[Colored object listings]
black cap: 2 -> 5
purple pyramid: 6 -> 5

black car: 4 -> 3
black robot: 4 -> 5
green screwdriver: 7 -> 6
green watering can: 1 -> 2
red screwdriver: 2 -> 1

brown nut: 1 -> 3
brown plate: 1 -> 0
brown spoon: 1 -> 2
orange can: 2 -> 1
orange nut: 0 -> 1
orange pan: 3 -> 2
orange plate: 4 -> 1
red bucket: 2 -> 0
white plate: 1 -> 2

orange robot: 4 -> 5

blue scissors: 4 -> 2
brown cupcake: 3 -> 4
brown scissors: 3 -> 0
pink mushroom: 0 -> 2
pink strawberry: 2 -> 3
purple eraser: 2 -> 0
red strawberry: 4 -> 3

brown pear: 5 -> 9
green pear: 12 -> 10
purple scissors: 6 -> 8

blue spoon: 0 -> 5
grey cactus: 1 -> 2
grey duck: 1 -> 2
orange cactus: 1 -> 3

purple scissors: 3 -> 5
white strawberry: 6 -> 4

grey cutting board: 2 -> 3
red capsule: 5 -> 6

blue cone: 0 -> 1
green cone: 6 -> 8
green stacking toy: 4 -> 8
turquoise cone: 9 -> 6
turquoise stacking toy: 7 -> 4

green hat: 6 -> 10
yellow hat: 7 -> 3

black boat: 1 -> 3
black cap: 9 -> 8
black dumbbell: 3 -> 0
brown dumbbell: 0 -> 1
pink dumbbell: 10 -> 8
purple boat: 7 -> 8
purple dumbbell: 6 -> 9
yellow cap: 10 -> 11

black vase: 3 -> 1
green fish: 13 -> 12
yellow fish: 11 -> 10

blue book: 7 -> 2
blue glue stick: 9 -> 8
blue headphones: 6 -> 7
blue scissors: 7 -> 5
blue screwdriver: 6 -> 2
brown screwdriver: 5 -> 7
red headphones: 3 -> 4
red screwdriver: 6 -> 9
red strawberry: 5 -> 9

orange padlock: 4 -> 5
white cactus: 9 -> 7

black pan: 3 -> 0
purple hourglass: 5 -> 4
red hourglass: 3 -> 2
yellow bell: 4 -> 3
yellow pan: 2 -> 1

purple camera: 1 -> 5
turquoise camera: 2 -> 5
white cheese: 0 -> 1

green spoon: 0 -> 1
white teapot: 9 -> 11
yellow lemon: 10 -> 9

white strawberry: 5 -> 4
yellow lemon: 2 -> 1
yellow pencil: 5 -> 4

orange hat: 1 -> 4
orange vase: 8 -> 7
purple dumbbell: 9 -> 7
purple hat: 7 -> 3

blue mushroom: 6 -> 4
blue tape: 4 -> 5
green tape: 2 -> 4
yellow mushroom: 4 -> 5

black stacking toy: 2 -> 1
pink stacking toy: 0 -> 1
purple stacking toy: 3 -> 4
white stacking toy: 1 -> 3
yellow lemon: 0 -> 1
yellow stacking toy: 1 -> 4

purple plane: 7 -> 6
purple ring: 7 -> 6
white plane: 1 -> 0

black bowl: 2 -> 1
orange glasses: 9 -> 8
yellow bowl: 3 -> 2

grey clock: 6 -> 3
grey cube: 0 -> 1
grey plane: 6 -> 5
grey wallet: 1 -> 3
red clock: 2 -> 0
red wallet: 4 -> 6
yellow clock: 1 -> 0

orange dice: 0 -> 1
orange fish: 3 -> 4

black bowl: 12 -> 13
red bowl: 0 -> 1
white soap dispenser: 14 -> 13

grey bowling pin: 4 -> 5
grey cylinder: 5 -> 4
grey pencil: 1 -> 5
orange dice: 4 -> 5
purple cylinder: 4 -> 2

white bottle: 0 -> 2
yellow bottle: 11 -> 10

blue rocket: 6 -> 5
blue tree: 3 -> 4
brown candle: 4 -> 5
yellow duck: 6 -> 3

• PROBLEM REQUIREMENTS
Set every record down word for word, omitting none.

• TASK OUTPUT
black cap: 2 -> 5
purple pyramid: 6 -> 5

black car: 4 -> 3
black robot: 4 -> 5
green screwdriver: 7 -> 6
green watering can: 1 -> 2
red screwdriver: 2 -> 1

brown nut: 1 -> 3
brown plate: 1 -> 0
brown spoon: 1 -> 2
orange can: 2 -> 1
orange nut: 0 -> 1
orange pan: 3 -> 2
orange plate: 4 -> 1
red bucket: 2 -> 0
white plate: 1 -> 2

orange robot: 4 -> 5

blue scissors: 4 -> 2
brown cupcake: 3 -> 4
brown scissors: 3 -> 0
pink mushroom: 0 -> 2
pink strawberry: 2 -> 3
purple eraser: 2 -> 0
red strawberry: 4 -> 3

brown pear: 5 -> 9
green pear: 12 -> 10
purple scissors: 6 -> 8

blue spoon: 0 -> 5
grey cactus: 1 -> 2
grey duck: 1 -> 2
orange cactus: 1 -> 3

purple scissors: 3 -> 5
white strawberry: 6 -> 4

grey cutting board: 2 -> 3
red capsule: 5 -> 6

blue cone: 0 -> 1
green cone: 6 -> 8
green stacking toy: 4 -> 8
turquoise cone: 9 -> 6
turquoise stacking toy: 7 -> 4

green hat: 6 -> 10
yellow hat: 7 -> 3

black boat: 1 -> 3
black cap: 9 -> 8
black dumbbell: 3 -> 0
brown dumbbell: 0 -> 1
pink dumbbell: 10 -> 8
purple boat: 7 -> 8
purple dumbbell: 6 -> 9
yellow cap: 10 -> 11

black vase: 3 -> 1
green fish: 13 -> 12
yellow fish: 11 -> 10

blue book: 7 -> 2
blue glue stick: 9 -> 8
blue headphones: 6 -> 7
blue scissors: 7 -> 5
blue screwdriver: 6 -> 2
brown screwdriver: 5 -> 7
red headphones: 3 -> 4
red screwdriver: 6 -> 9
red strawberry: 5 -> 9

orange padlock: 4 -> 5
white cactus: 9 -> 7

black pan: 3 -> 0
purple hourglass: 5 -> 4
red hourglass: 3 -> 2
yellow bell: 4 -> 3
yellow pan: 2 -> 1

purple camera: 1 -> 5
turquoise camera: 2 -> 5
white cheese: 0 -> 1

green spoon: 0 -> 1
white teapot: 9 -> 11
yellow lemon: 10 -> 9

white strawberry: 5 -> 4
yellow lemon: 2 -> 1
yellow pencil: 5 -> 4

orange hat: 1 -> 4
orange vase: 8 -> 7
purple dumbbell: 9 -> 7
purple hat: 7 -> 3

blue mushroom: 6 -> 4
blue tape: 4 -> 5
green tape: 2 -> 4
yellow mushroom: 4 -> 5

black stacking toy: 2 -> 1
pink stacking toy: 0 -> 1
purple stacking toy: 3 -> 4
white stacking toy: 1 -> 3
yellow lemon: 0 -> 1
yellow stacking toy: 1 -> 4

purple plane: 7 -> 6
purple ring: 7 -> 6
white plane: 1 -> 0

black bowl: 2 -> 1
orange glasses: 9 -> 8
yellow bowl: 3 -> 2

grey clock: 6 -> 3
grey cube: 0 -> 1
grey plane: 6 -> 5
grey wallet: 1 -> 3
red clock: 2 -> 0
red wallet: 4 -> 6
yellow clock: 1 -> 0

orange dice: 0 -> 1
orange fish: 3 -> 4

black bowl: 12 -> 13
red bowl: 0 -> 1
white soap dispenser: 14 -> 13

grey bowling pin: 4 -> 5
grey cylinder: 5 -> 4
grey pencil: 1 -> 5
orange dice: 4 -> 5
purple cylinder: 4 -> 2

white bottle: 0 -> 2
yellow bottle: 11 -> 10

blue rocket: 6 -> 5
blue tree: 3 -> 4
brown candle: 4 -> 5
yellow duck: 6 -> 3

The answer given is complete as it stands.